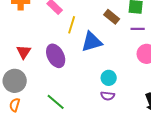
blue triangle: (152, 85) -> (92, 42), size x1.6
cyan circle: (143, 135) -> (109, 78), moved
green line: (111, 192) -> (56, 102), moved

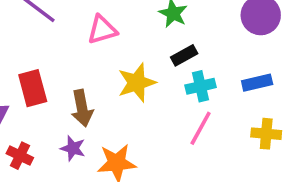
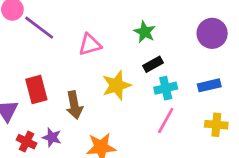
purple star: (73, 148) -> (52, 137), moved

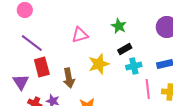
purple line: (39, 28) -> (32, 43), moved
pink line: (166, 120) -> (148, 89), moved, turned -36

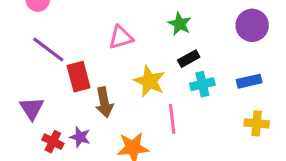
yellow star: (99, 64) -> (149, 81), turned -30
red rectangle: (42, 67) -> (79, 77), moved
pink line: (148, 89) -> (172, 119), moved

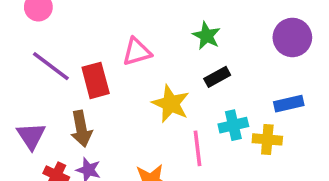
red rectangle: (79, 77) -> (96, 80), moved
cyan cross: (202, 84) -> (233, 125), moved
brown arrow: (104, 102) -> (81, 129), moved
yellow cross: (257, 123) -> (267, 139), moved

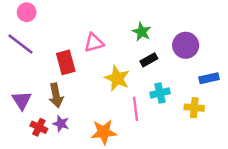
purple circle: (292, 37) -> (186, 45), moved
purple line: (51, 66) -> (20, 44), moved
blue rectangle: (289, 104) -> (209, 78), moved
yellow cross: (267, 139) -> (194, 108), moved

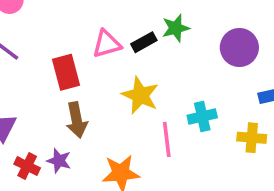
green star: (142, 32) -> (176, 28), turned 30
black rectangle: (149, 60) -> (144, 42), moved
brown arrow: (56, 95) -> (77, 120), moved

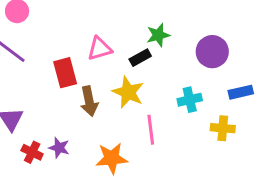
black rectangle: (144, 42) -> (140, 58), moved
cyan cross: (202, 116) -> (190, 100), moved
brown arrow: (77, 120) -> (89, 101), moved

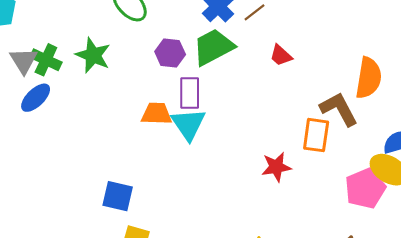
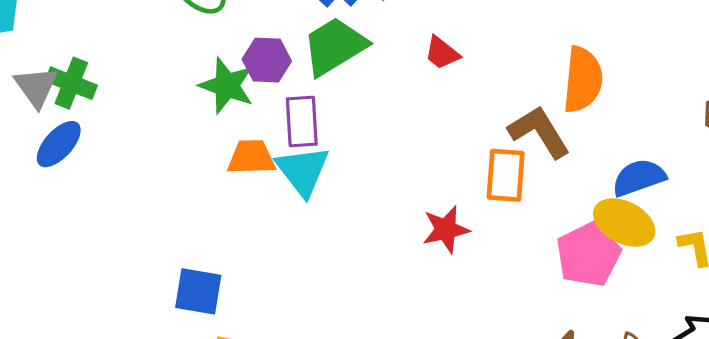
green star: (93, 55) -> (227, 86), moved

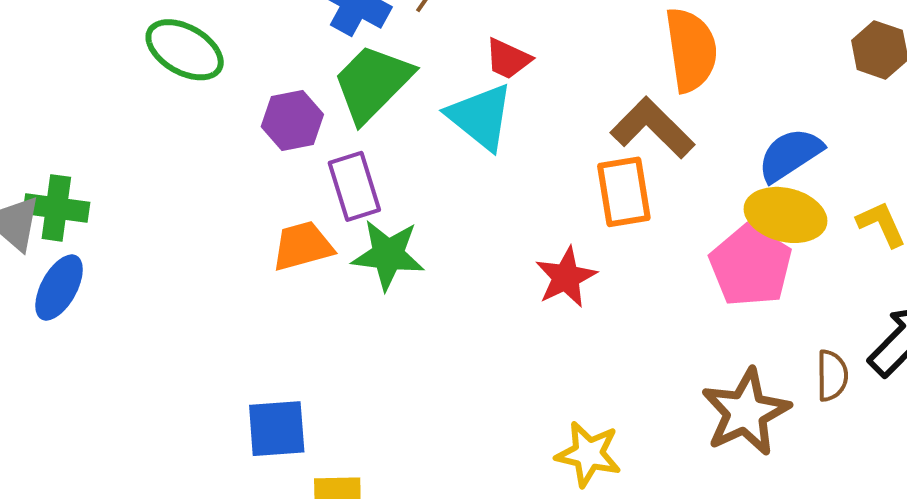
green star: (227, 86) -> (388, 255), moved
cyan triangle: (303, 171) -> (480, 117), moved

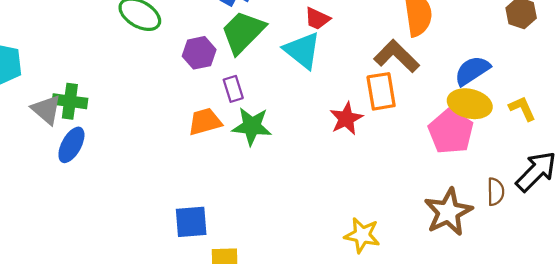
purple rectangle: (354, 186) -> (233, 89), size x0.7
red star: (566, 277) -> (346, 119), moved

++++

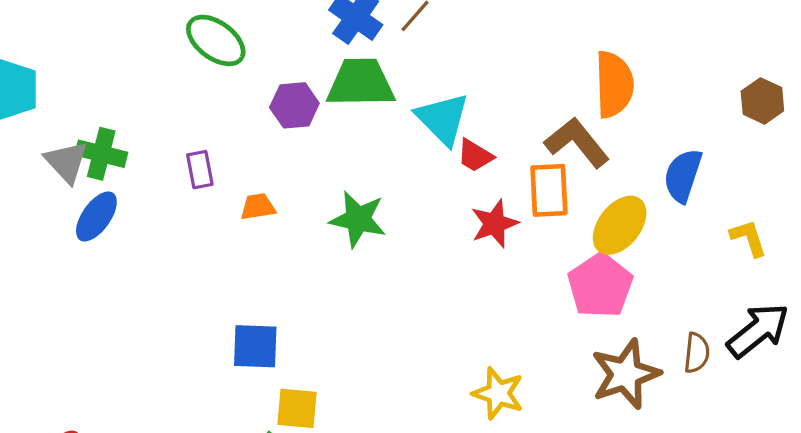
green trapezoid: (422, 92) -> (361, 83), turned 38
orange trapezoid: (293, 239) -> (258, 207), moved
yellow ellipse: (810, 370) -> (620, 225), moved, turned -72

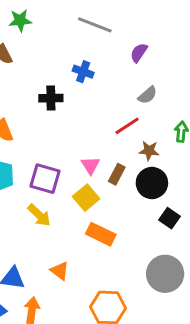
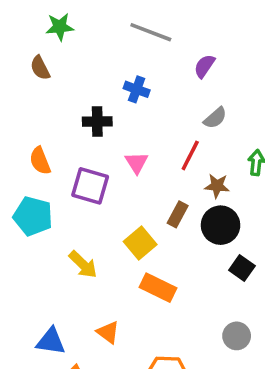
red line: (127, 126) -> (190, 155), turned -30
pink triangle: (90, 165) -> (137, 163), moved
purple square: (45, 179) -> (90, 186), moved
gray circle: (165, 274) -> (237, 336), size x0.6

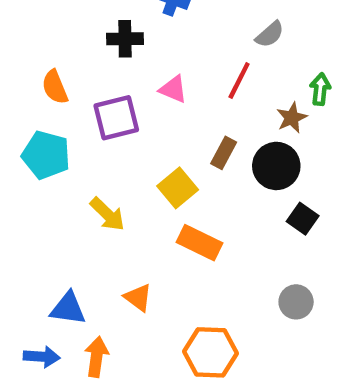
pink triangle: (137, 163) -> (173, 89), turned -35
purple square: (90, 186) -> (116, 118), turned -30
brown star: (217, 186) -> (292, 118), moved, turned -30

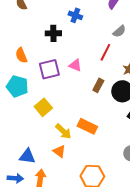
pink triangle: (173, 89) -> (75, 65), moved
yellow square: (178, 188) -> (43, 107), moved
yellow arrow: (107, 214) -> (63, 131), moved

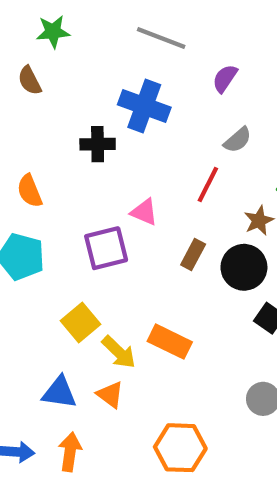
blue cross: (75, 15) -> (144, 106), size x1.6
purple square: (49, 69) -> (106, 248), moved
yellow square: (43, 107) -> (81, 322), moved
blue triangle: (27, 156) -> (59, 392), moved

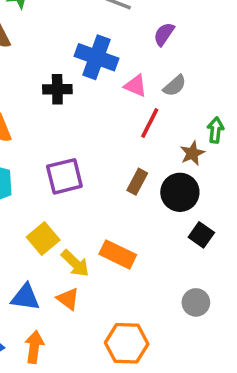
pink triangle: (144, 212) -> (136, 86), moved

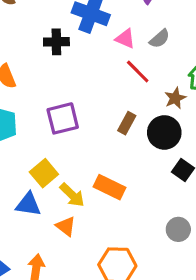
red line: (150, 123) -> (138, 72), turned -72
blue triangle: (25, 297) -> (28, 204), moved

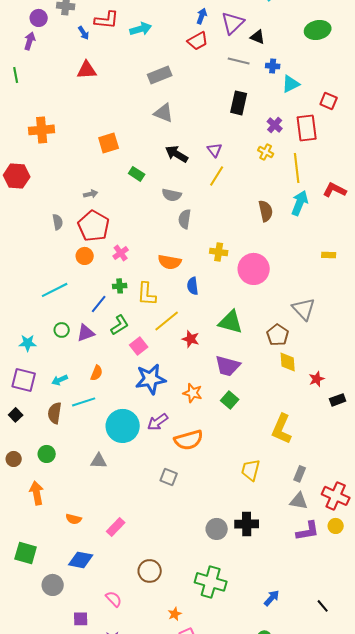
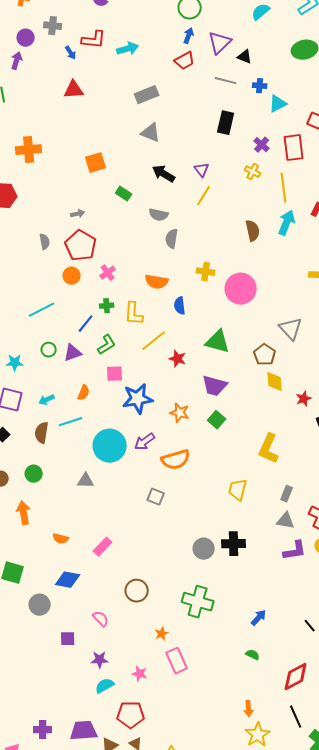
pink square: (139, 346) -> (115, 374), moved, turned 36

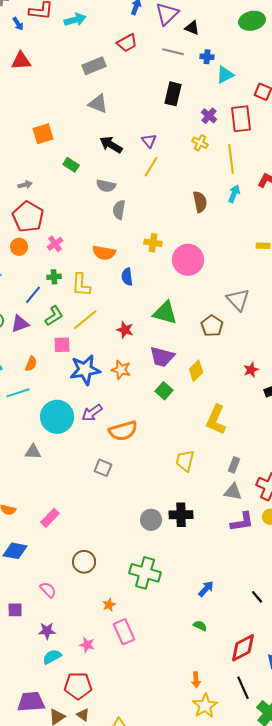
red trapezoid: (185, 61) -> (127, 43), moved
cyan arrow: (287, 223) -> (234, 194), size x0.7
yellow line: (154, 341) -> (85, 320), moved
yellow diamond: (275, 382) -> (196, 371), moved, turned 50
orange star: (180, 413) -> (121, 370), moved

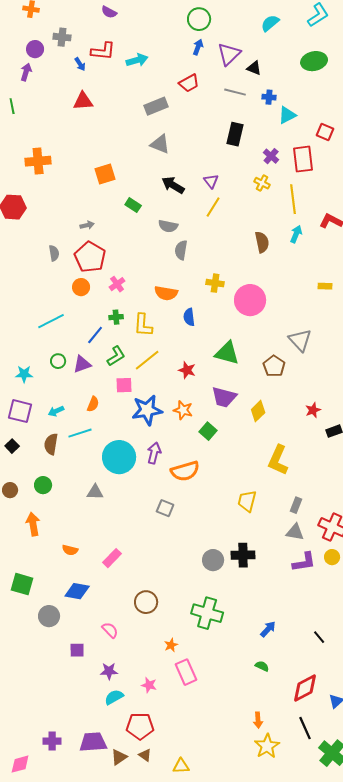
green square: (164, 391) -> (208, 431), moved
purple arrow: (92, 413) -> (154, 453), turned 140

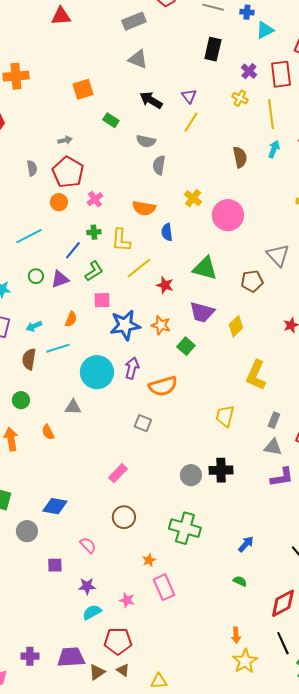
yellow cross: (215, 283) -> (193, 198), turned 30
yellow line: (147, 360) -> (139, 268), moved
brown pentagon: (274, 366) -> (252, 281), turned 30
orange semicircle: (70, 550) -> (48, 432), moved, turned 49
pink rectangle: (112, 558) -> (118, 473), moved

++++

[INSTRUCTION] Give again, exactly as written above, every line from the one holding "blue triangle: (152, 85)" to the one holding "brown arrow: (56, 95) -> (77, 120), moved", with both ends kept and the pictures left out.

[RESULT FOR THIS TASK]
blue triangle: (152, 85) -> (92, 42), size x1.6
cyan circle: (143, 135) -> (109, 78), moved
green line: (111, 192) -> (56, 102), moved

purple star: (73, 148) -> (52, 137), moved

purple line: (39, 28) -> (32, 43), moved
pink line: (166, 120) -> (148, 89), moved, turned -36

yellow star: (99, 64) -> (149, 81), turned -30
red rectangle: (42, 67) -> (79, 77), moved
pink line: (148, 89) -> (172, 119), moved

red rectangle: (79, 77) -> (96, 80), moved
cyan cross: (202, 84) -> (233, 125), moved
brown arrow: (104, 102) -> (81, 129), moved
yellow cross: (257, 123) -> (267, 139), moved

purple circle: (292, 37) -> (186, 45), moved
purple line: (51, 66) -> (20, 44), moved
blue rectangle: (289, 104) -> (209, 78), moved
yellow cross: (267, 139) -> (194, 108), moved

green star: (142, 32) -> (176, 28), turned 30
black rectangle: (149, 60) -> (144, 42), moved
brown arrow: (56, 95) -> (77, 120), moved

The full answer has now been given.